[Scene images with change listings]
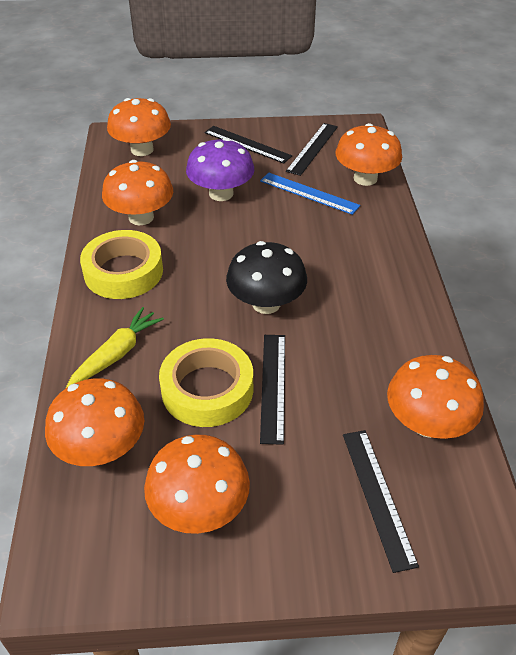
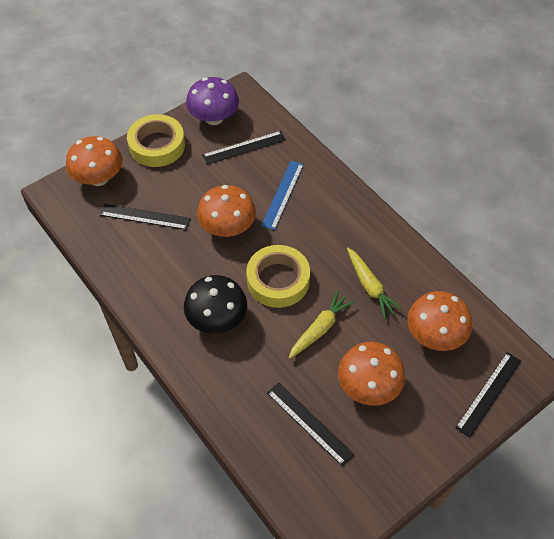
orange mushroom: 6 -> 4
yellow carrot: 1 -> 2

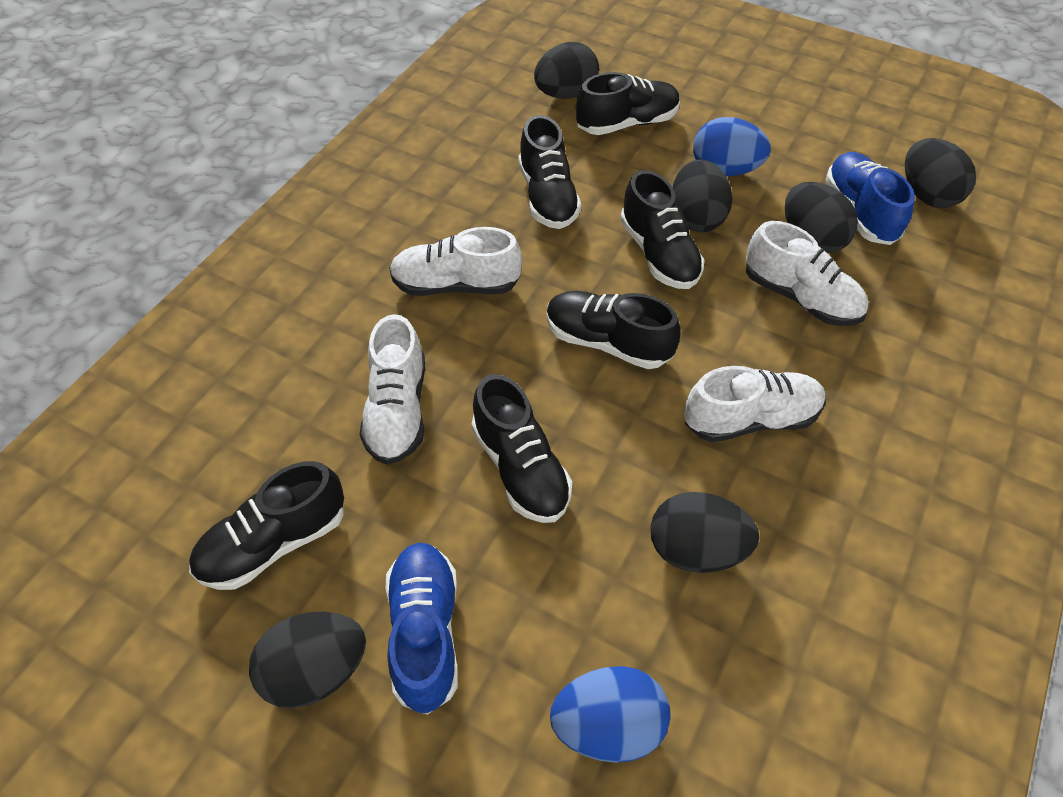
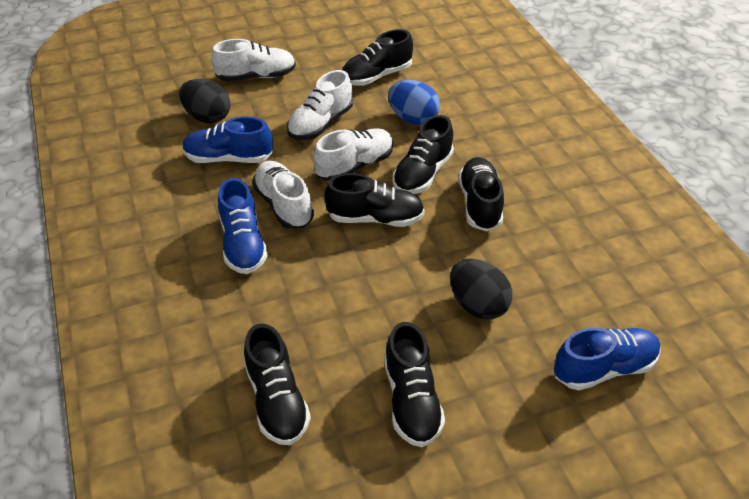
black egg: 6 -> 2
blue egg: 2 -> 1
blue shoe: 2 -> 3

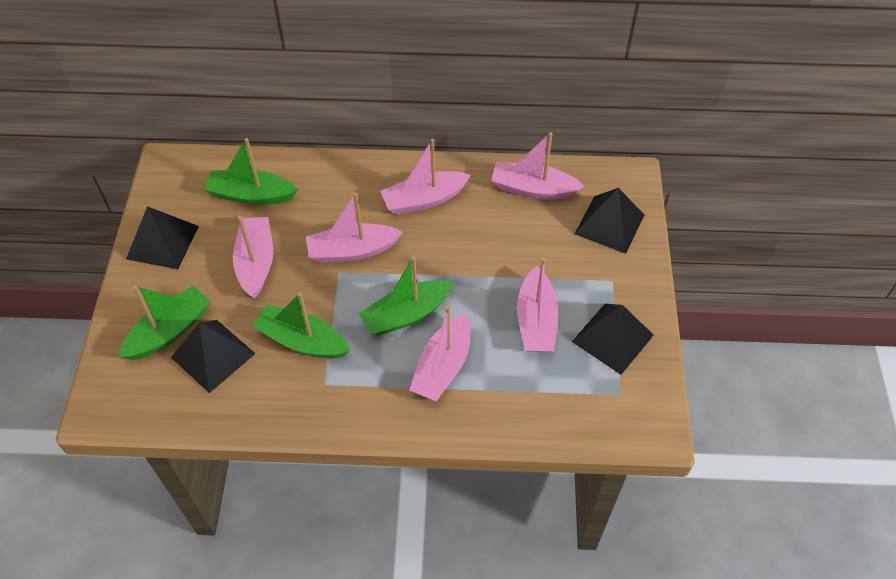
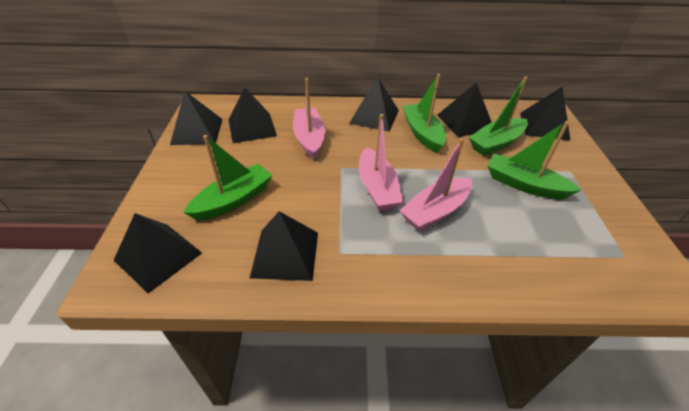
black pyramid: 4 -> 7
pink boat: 6 -> 3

**Problem**
The copy you output must match the entries above exactly, except that it has no pictures.

**Response below**
orange mushroom: 6 -> 4
yellow carrot: 1 -> 2

black egg: 6 -> 2
blue egg: 2 -> 1
blue shoe: 2 -> 3

black pyramid: 4 -> 7
pink boat: 6 -> 3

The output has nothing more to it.